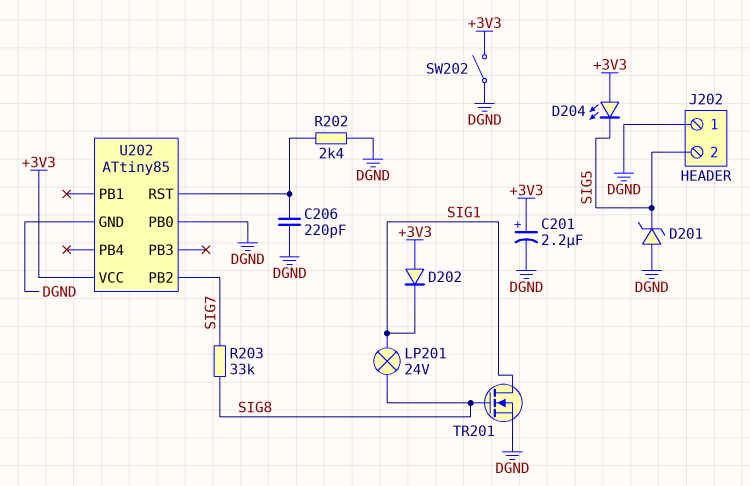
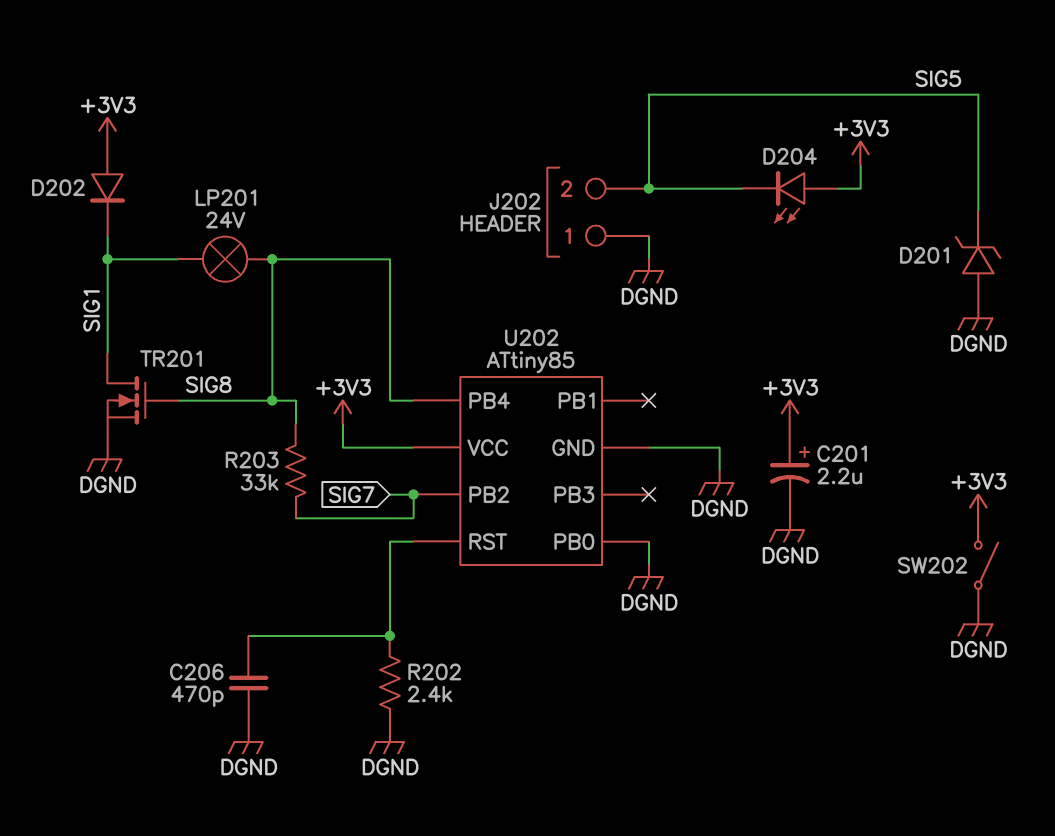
C206: 220pF (DGND, U202/RST) -> 470pF (DGND, U202/RST)
U202 pin PB4: none -> SIG8

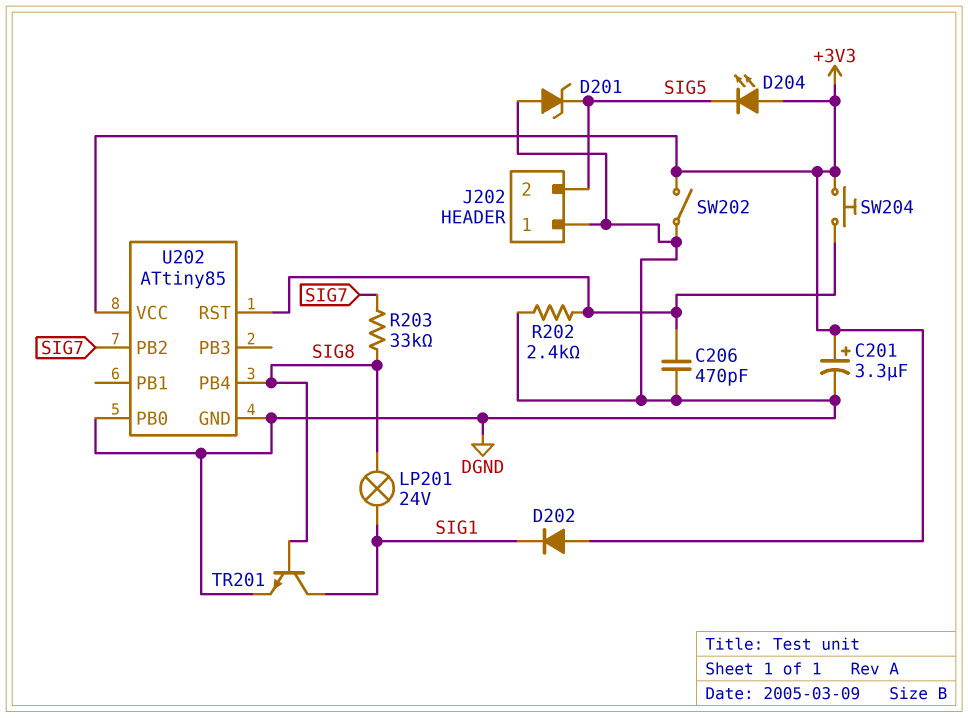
C201: 2.2uF (plus +3V3, minus DGND) -> 3.3uF (plus +3V3, minus DGND)
SW204: none -> button (+3V3, U202/RST)
TR201: NMOS (G SIG8, D SIG1, S DGND) -> NPN (B SIG8, C SIG1, E DGND)

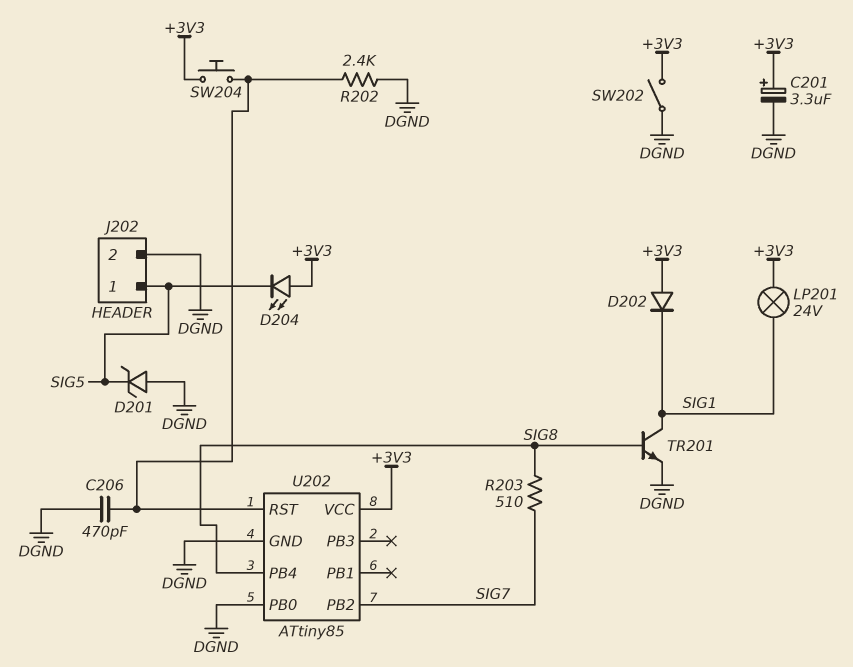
J202 pin 1: DGND -> SIG5
J202 pin 2: SIG5 -> DGND
LP201: lamp 24V (SIG1, SIG8) -> lamp 24V (+3V3, SIG1)
R203: 33k (SIG7, SIG8) -> 510 (SIG7, SIG8)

__What is being asked__
The answer must be the number of lines in the records where the string "DGND" is found, stated alone.

__Answer to the exercise__
5